**Task prompt**
Exclude images; transcribe the rest of the data exactly.

**Dataset section**
= = = = = = =

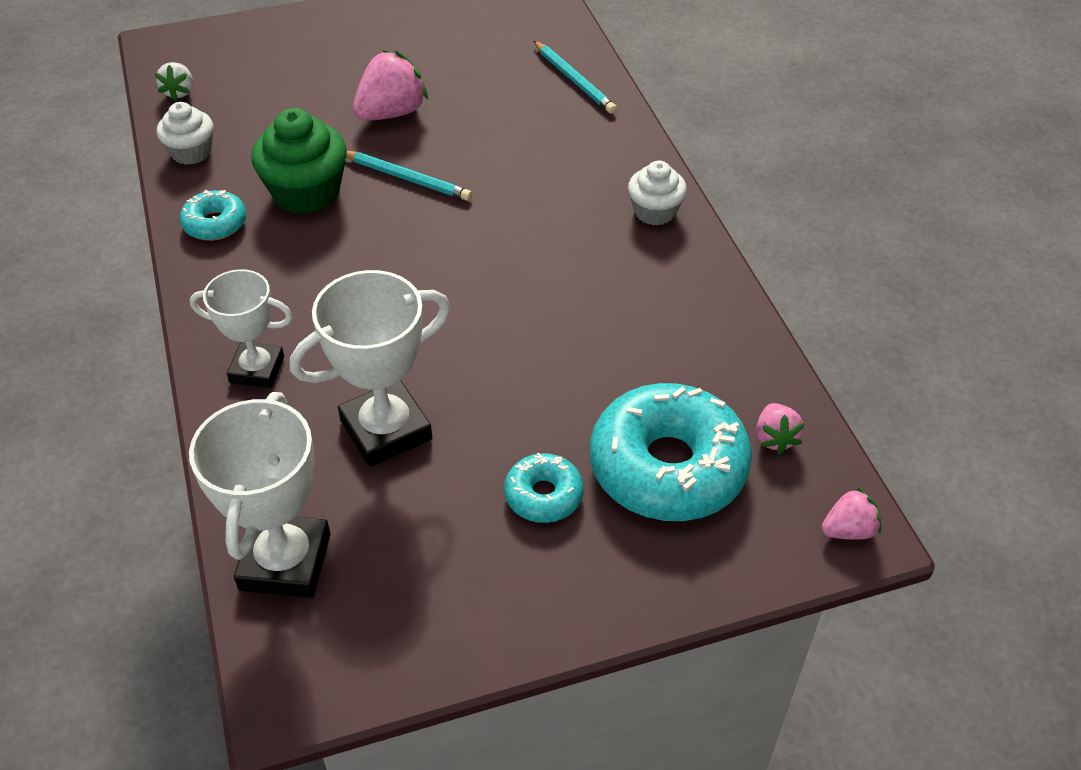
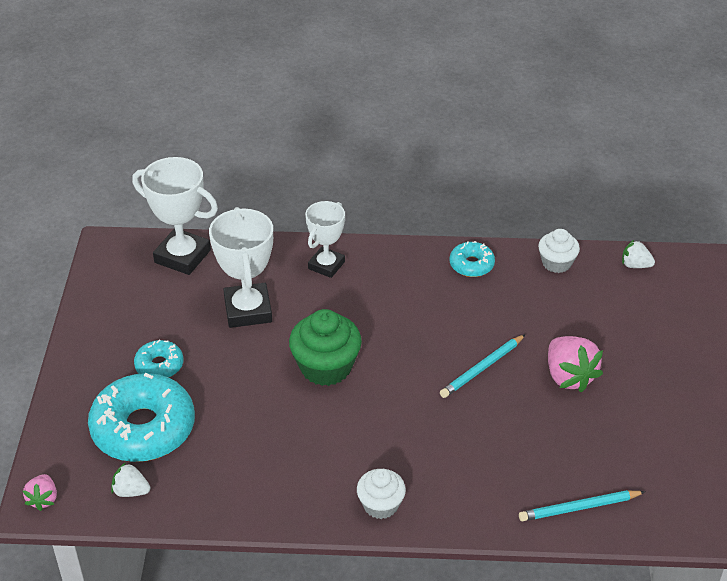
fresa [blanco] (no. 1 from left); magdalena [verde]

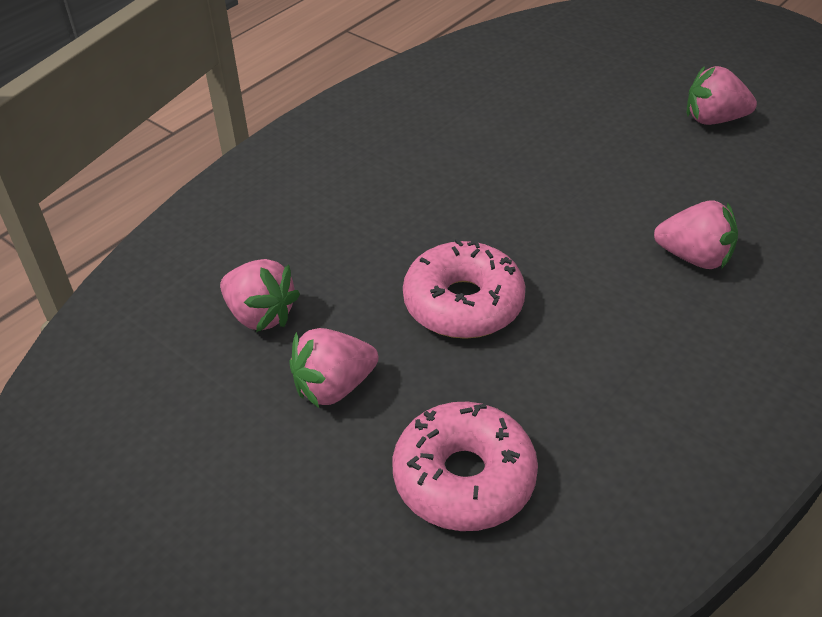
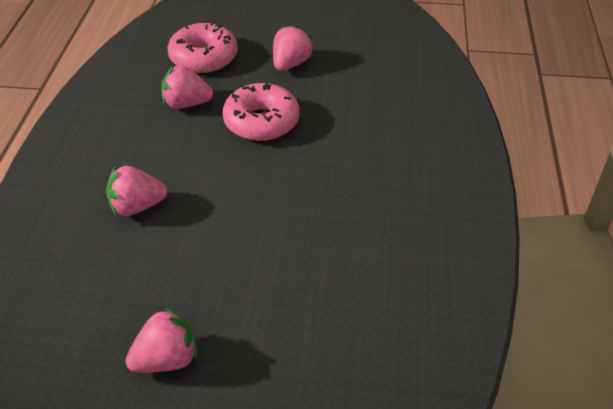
fresa [rosa] (no. 3 from left)

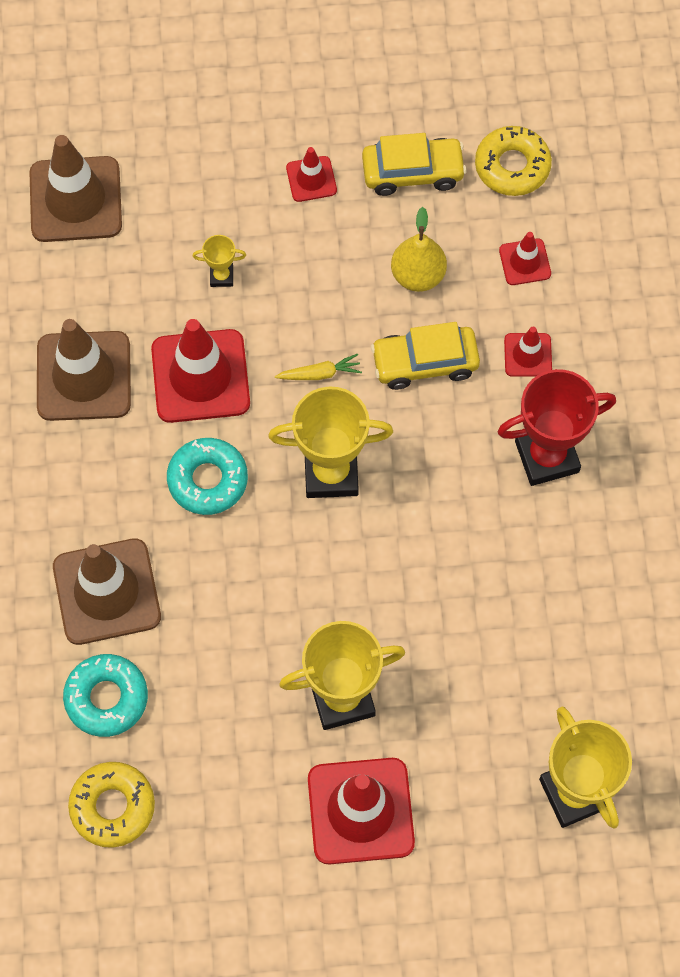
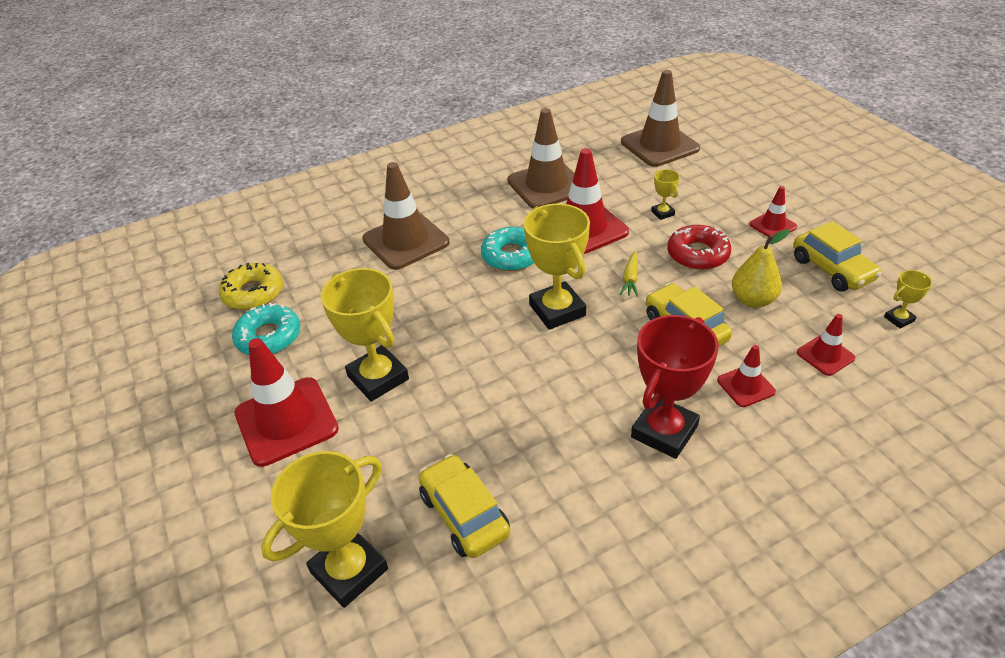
rosquilla [turquesa] (no. 1 from left); coche [amarillo] (no. 1 from left); zanahoria [amarillo]; trofeo [rojo]; rosquilla [rojo]; trofeo [amarillo] (no. 5 from left)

= = = = = = =

**Your response**
fresa [blanco] (no. 1 from left); magdalena [verde]

fresa [rosa] (no. 3 from left)

rosquilla [turquesa] (no. 1 from left); coche [amarillo] (no. 1 from left); zanahoria [amarillo]; trofeo [rojo]; rosquilla [rojo]; trofeo [amarillo] (no. 5 from left)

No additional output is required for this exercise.